» **The problem**: Report every line of the material below that contains the string "time", copying each such line in full. Treat the match as case-sensitive.

Extracted data entries
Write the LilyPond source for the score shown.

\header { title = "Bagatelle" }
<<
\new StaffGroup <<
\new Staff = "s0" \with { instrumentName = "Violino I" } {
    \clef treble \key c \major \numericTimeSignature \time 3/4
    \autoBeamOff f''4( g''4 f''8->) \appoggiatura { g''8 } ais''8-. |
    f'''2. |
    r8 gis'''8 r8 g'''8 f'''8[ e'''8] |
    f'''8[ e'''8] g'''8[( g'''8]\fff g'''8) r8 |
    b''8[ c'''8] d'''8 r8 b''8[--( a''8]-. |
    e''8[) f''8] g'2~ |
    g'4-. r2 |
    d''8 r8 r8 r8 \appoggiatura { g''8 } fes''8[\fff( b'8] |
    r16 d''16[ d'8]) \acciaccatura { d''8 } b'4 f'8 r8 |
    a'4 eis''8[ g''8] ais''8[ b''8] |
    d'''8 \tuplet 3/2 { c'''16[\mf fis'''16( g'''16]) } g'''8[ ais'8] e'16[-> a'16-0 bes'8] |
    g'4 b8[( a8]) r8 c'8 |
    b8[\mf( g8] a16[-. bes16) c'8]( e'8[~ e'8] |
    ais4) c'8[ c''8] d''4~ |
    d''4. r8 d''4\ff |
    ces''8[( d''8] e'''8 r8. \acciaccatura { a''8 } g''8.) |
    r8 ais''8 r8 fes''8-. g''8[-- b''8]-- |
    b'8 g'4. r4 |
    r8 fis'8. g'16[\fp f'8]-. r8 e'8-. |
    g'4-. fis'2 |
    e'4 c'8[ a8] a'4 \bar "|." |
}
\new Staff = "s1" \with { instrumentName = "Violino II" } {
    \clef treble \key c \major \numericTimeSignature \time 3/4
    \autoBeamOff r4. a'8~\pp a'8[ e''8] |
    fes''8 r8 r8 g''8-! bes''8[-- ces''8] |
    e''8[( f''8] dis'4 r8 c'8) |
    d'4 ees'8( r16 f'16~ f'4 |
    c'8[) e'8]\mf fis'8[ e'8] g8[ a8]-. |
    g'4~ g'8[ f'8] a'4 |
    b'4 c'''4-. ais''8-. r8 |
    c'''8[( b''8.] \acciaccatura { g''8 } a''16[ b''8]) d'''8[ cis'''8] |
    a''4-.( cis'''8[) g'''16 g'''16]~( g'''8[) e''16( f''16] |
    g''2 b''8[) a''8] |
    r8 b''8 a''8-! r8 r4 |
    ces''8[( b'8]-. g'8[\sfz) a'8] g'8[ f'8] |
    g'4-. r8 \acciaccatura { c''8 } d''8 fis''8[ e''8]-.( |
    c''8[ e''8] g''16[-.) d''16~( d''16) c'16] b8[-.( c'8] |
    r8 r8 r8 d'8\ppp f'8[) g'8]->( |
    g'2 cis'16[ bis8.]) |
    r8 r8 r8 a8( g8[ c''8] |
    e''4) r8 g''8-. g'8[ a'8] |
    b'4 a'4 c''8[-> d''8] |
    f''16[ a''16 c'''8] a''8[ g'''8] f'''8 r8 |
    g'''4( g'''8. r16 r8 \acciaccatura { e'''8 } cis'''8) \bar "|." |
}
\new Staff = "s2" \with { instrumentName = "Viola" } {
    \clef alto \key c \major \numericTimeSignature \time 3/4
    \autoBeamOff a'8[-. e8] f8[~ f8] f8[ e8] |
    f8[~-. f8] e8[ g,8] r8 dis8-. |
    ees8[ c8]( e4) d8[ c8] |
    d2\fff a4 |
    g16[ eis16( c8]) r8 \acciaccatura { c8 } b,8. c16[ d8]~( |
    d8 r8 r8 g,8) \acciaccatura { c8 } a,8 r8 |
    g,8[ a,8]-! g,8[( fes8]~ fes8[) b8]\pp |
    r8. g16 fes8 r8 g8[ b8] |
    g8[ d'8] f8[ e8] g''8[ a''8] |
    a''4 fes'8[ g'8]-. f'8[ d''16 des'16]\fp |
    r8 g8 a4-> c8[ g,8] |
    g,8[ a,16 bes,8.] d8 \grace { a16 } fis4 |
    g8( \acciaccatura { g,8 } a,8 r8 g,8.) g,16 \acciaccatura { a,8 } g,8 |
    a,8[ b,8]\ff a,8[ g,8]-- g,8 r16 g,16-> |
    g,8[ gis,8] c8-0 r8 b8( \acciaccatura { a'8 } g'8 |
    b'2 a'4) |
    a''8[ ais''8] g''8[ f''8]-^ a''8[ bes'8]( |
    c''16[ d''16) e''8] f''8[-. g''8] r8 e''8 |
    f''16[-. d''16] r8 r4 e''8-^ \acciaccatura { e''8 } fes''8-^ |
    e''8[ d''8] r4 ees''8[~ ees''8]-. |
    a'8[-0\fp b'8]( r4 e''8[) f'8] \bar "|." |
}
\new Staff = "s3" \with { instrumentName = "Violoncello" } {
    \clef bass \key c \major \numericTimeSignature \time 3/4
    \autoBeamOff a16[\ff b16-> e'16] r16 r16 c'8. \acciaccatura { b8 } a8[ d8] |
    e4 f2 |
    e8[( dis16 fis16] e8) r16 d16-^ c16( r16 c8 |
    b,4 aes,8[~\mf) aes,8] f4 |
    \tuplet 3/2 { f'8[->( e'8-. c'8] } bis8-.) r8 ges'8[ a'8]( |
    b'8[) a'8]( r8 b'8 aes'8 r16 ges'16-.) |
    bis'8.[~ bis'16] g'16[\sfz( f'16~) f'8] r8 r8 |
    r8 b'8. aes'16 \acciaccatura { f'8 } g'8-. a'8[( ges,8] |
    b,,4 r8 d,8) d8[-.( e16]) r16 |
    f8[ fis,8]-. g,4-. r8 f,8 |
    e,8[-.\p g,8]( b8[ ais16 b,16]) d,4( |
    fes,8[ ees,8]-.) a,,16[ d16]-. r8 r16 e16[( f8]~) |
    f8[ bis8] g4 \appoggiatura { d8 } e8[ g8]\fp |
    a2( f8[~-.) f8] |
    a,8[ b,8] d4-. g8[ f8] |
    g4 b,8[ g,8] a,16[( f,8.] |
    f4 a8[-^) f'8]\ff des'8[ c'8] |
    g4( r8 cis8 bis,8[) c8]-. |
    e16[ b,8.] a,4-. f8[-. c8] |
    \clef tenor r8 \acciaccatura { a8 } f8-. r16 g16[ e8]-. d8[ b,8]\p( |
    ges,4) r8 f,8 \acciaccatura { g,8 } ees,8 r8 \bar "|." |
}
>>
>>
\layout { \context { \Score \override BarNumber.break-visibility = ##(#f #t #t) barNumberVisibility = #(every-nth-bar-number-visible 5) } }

» **Response to this exercise**:
    \clef treble \key c \major \numericTimeSignature \time 3/4
    \clef treble \key c \major \numericTimeSignature \time 3/4
    \clef alto \key c \major \numericTimeSignature \time 3/4
    \clef bass \key c \major \numericTimeSignature \time 3/4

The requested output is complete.